== Extracted data ==

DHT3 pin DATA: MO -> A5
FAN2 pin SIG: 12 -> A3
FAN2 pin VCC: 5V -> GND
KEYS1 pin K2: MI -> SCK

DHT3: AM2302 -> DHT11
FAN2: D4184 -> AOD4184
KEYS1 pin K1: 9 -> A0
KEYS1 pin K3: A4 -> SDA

===
== Extracted data ==

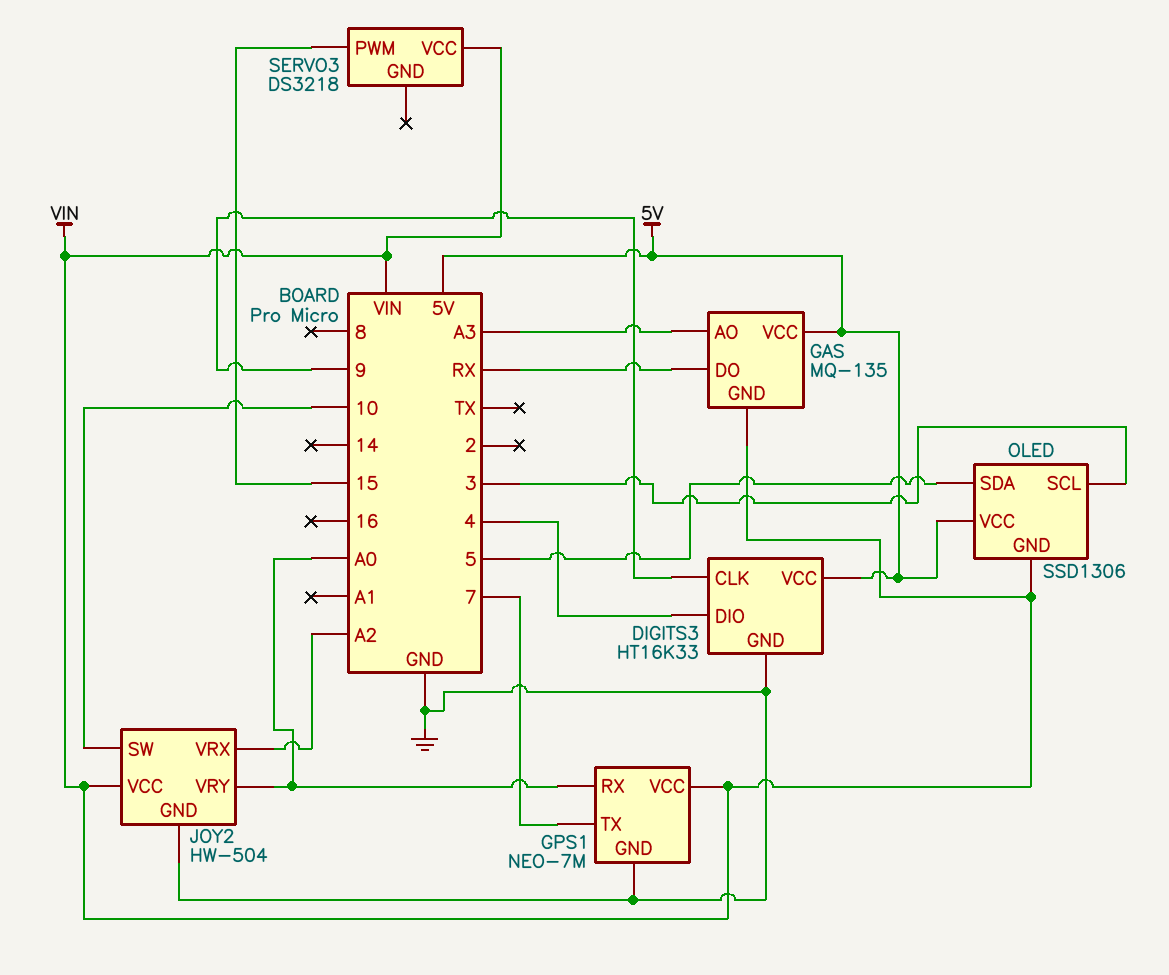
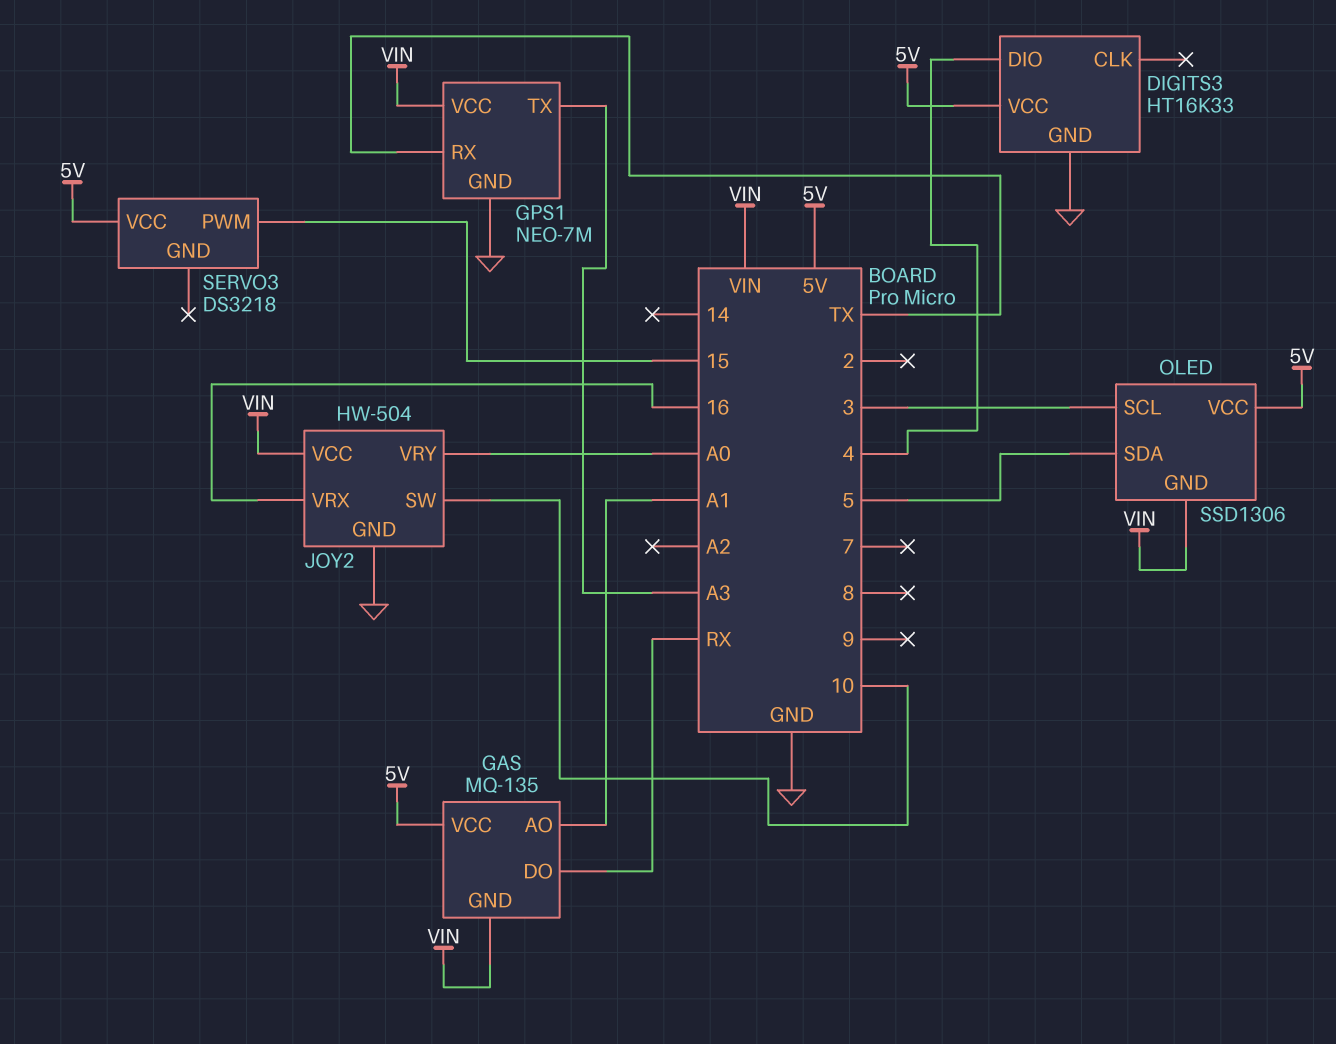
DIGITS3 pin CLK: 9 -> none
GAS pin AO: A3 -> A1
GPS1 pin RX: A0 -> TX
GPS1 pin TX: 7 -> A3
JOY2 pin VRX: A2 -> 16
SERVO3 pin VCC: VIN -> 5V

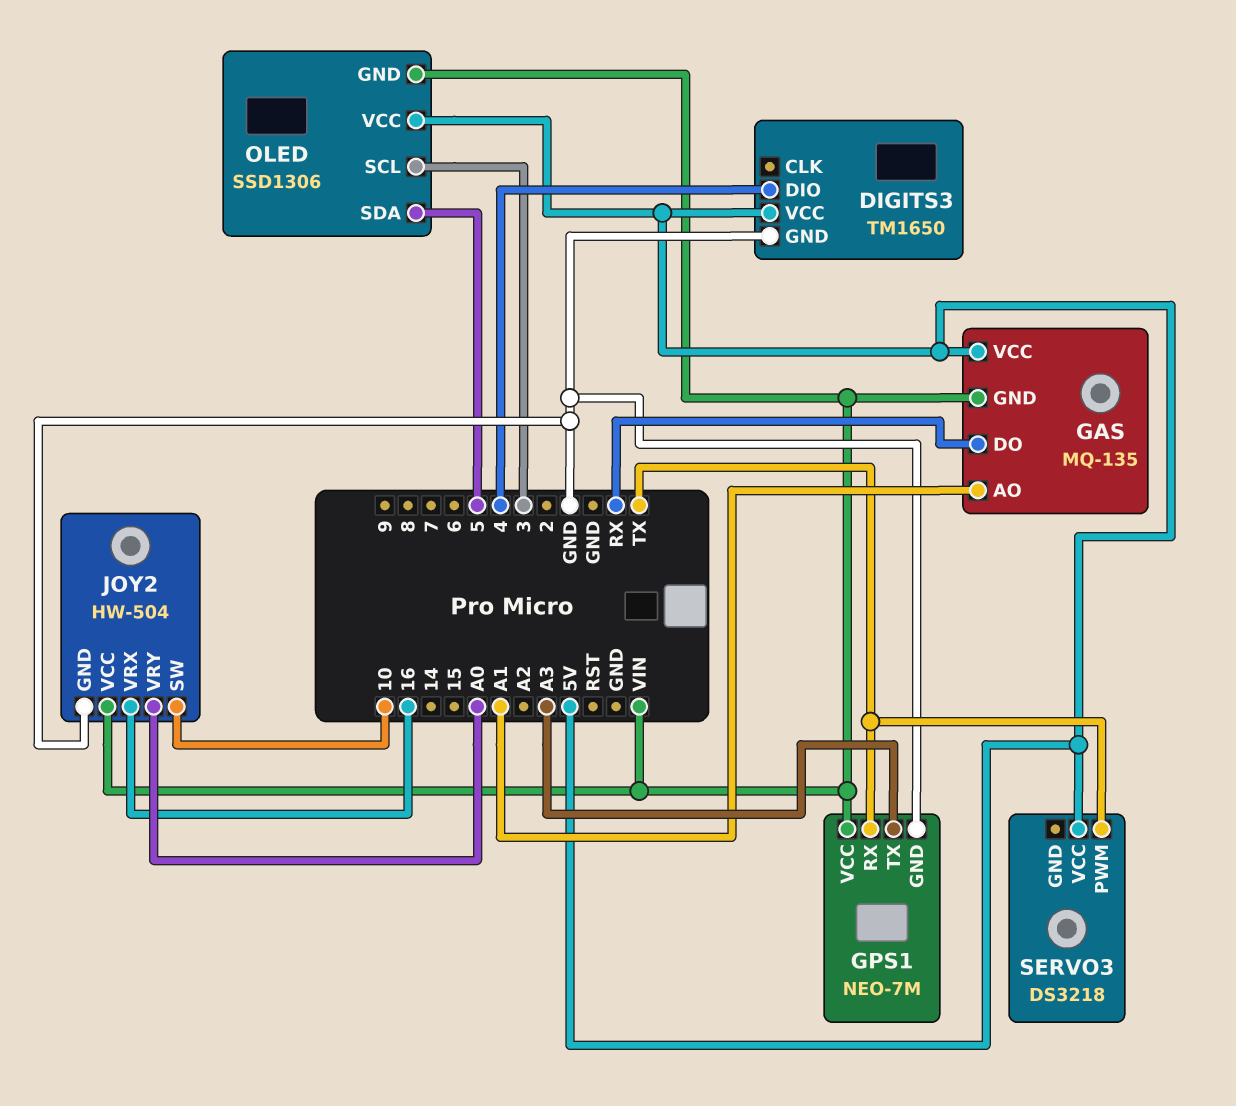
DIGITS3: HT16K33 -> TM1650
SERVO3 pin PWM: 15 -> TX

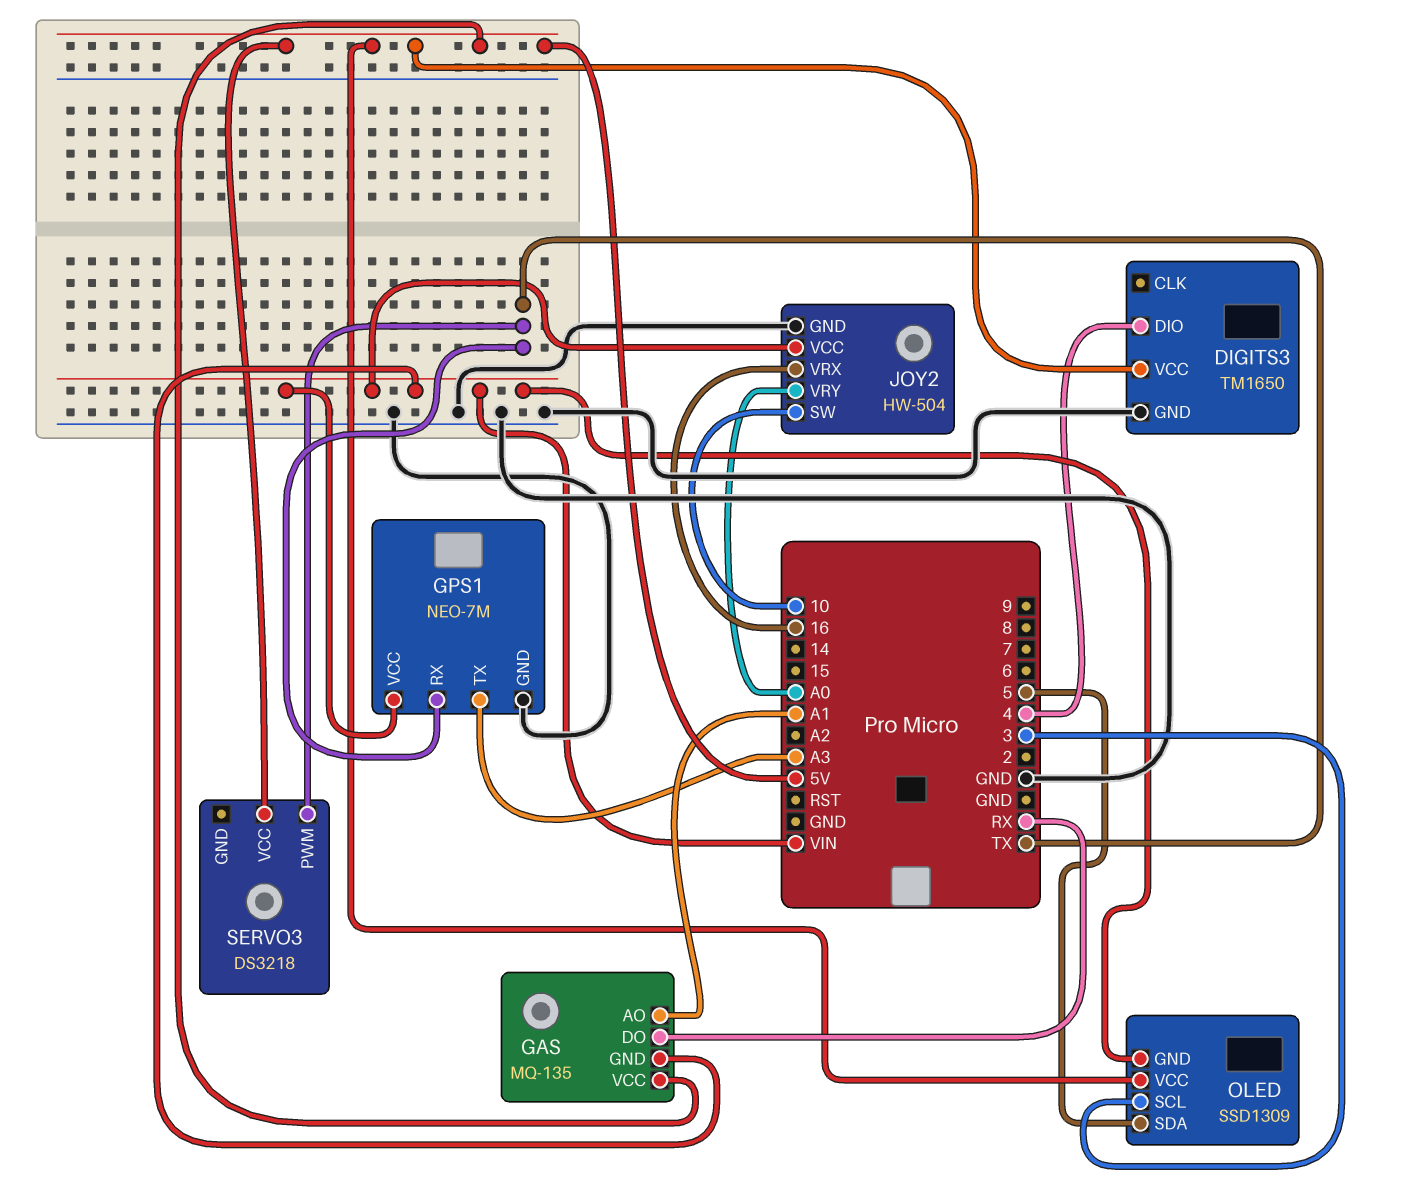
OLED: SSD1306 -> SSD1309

===

## Your instructions:
Of the entries above, transcribe exactly those lines that fall between the line containing "KEYS1 pin K2: MI -> SCK" and the line containing "KEYS1 pin K3: A4 -> SDA", together with those two lines.

## Exercise response:
KEYS1 pin K2: MI -> SCK

DHT3: AM2302 -> DHT11
FAN2: D4184 -> AOD4184
KEYS1 pin K1: 9 -> A0
KEYS1 pin K3: A4 -> SDA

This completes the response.